* TASK DETAILS
In the entries that follow, find each line with the word "none" and copy it.

* EXERCISE INPUTS

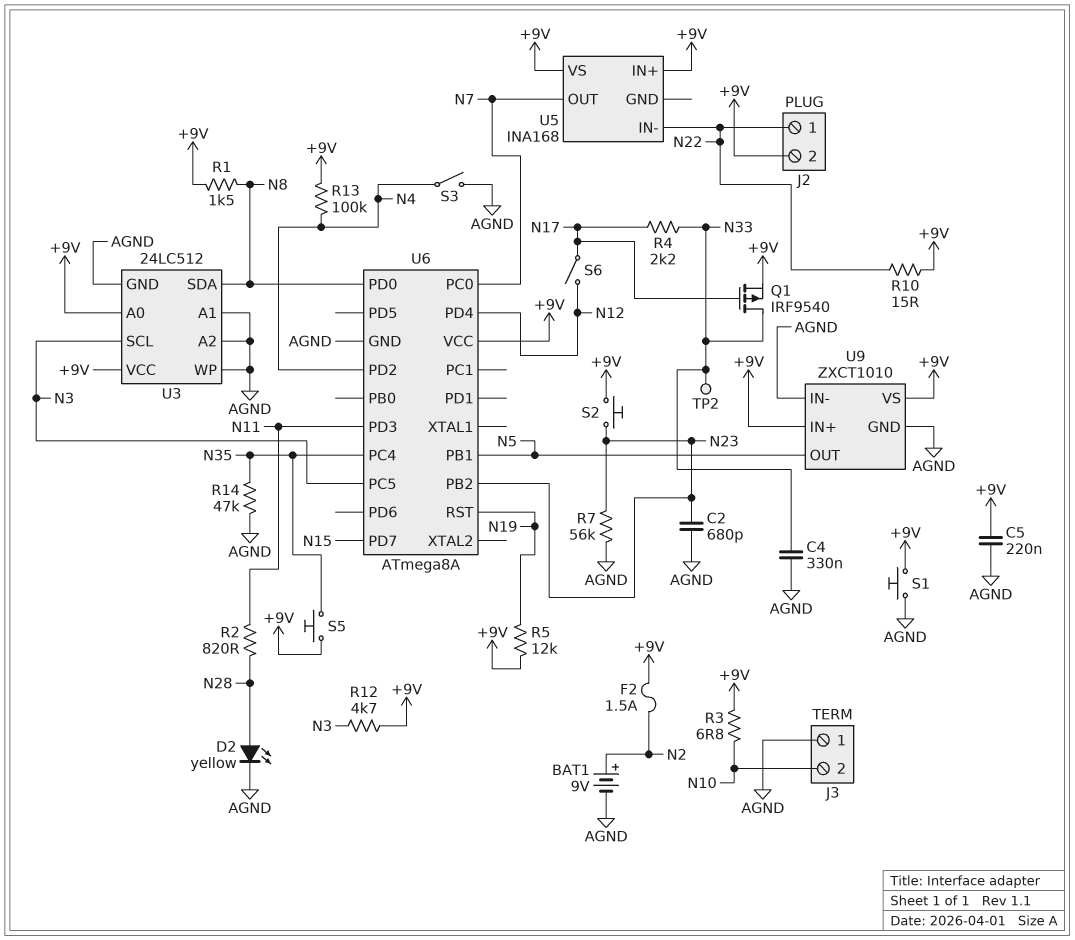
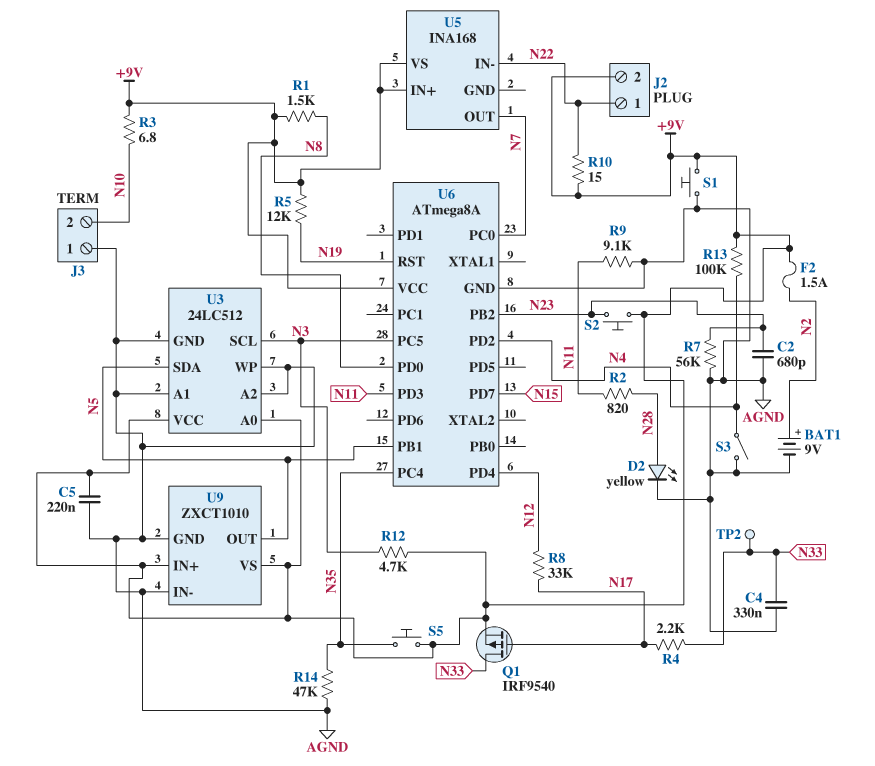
R8: none -> 33k (N12, N17)
R9: none -> 9.1k (AGND, N11)
S6: switch (N12, N17) -> none
U3 pin SDA: N8 -> N5

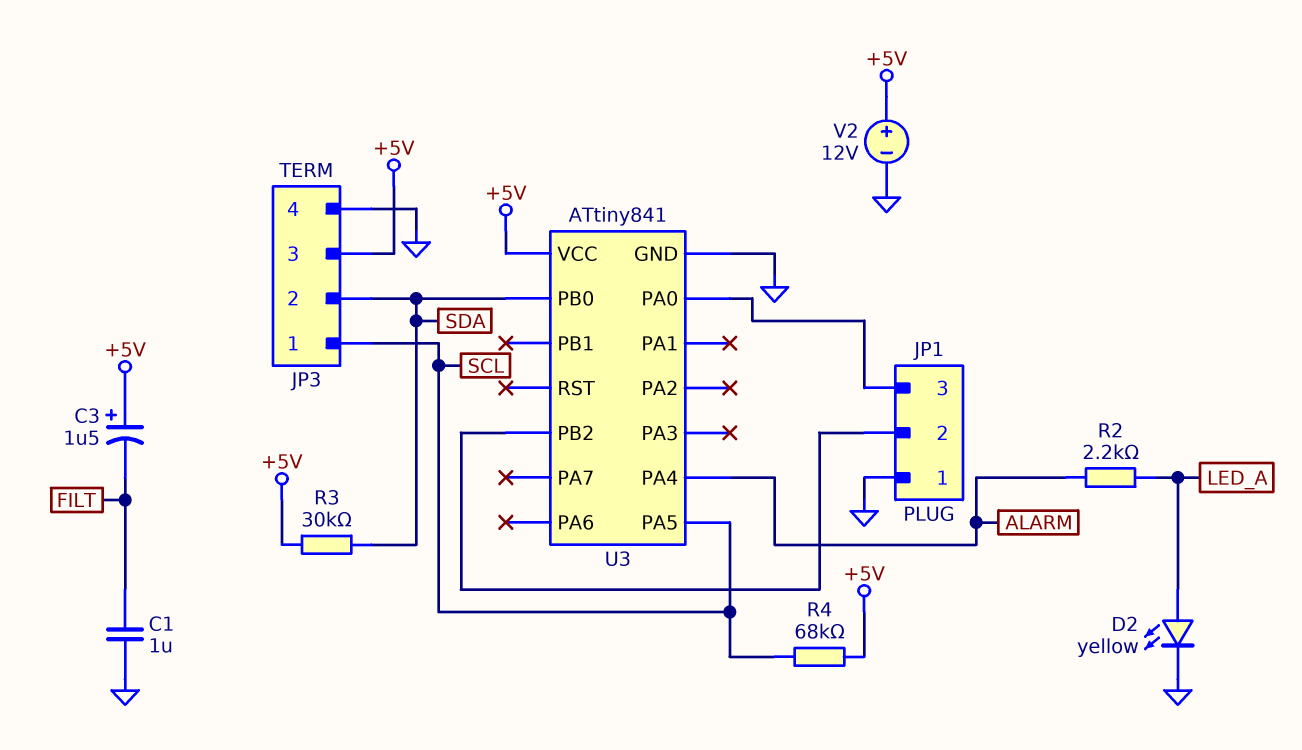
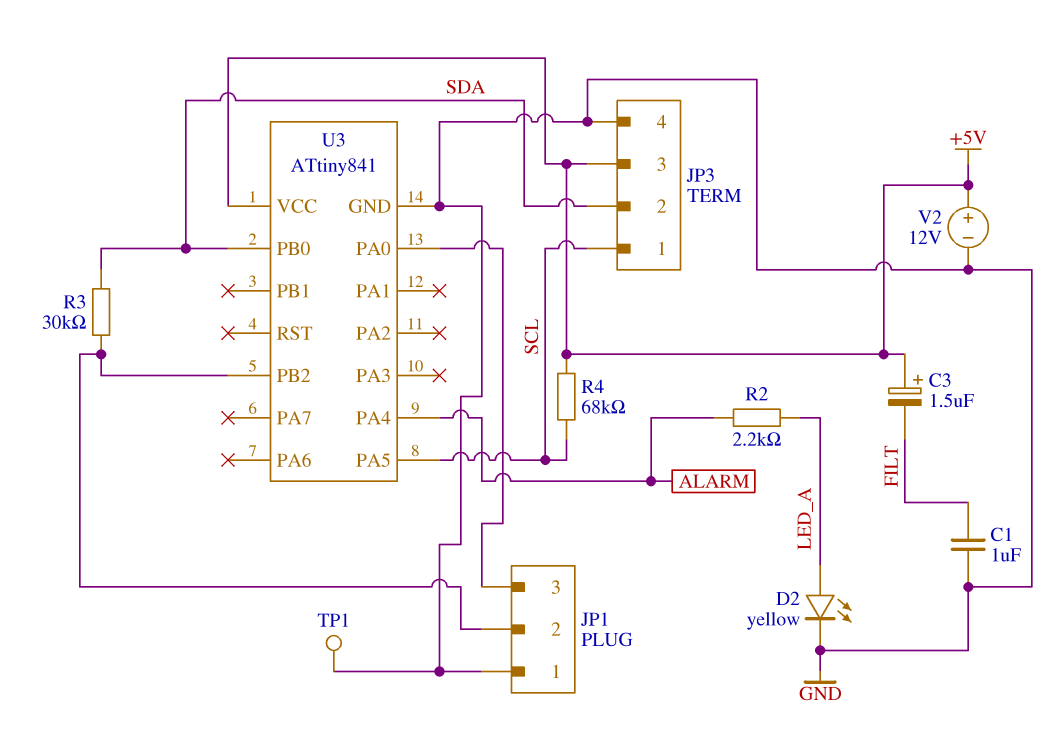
R3: 30k (+5V, SDA) -> 30k (JP1/2, SDA)
TP1: none -> test point (GND)

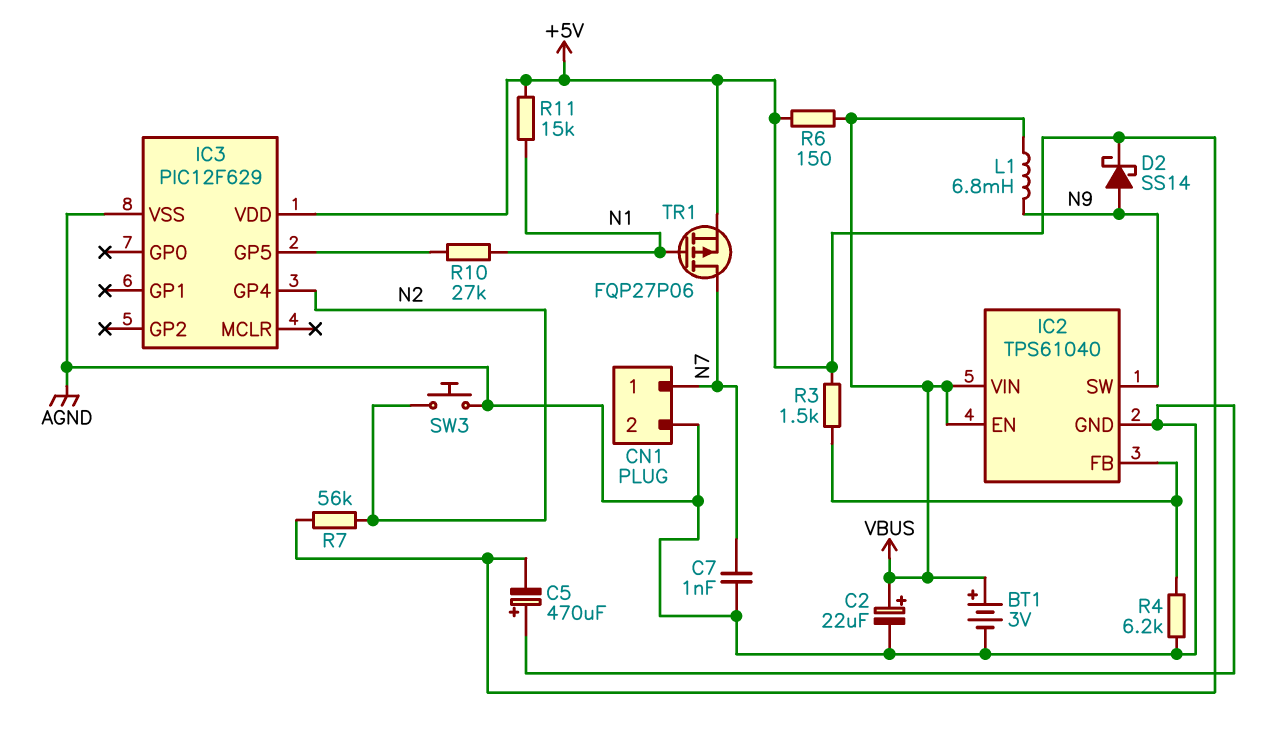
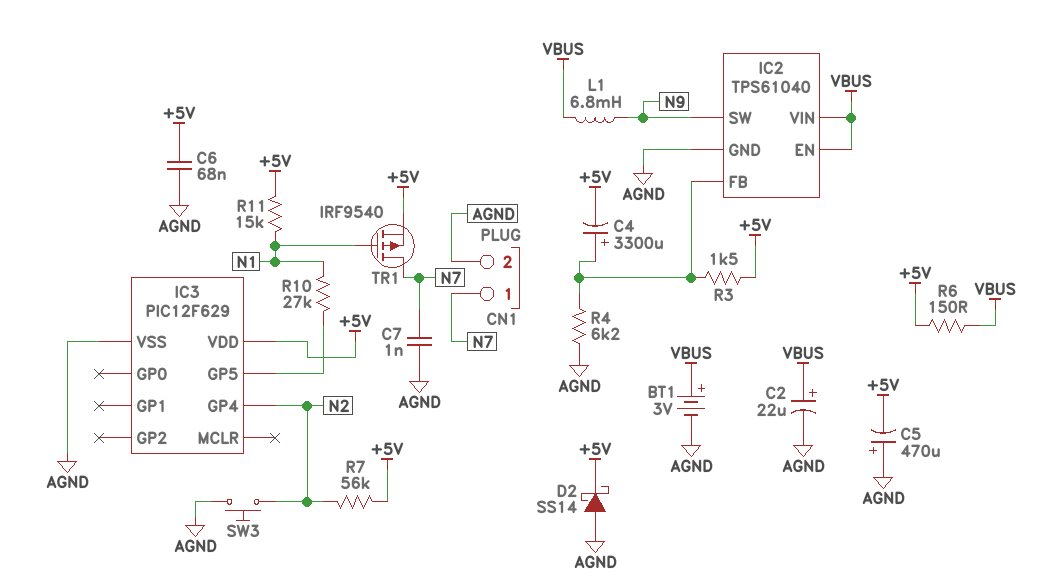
C4: none -> 3300uF (plus IC2/FB, minus +5V)
C6: none -> 68nF (+5V, AGND)
D2: schottky SS14 (A N9, K +5V) -> schottky SS14 (A AGND, K +5V)
TR1: PMOS FQP27P06 (G N1, D N7, S +5V) -> PMOS IRF9540 (G N1, D N7, S +5V)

* YOUR RESPONSE
R8: none -> 33k (N12, N17)
R9: none -> 9.1k (AGND, N11)
S6: switch (N12, N17) -> none
TP1: none -> test point (GND)
C4: none -> 3300uF (plus IC2/FB, minus +5V)
C6: none -> 68nF (+5V, AGND)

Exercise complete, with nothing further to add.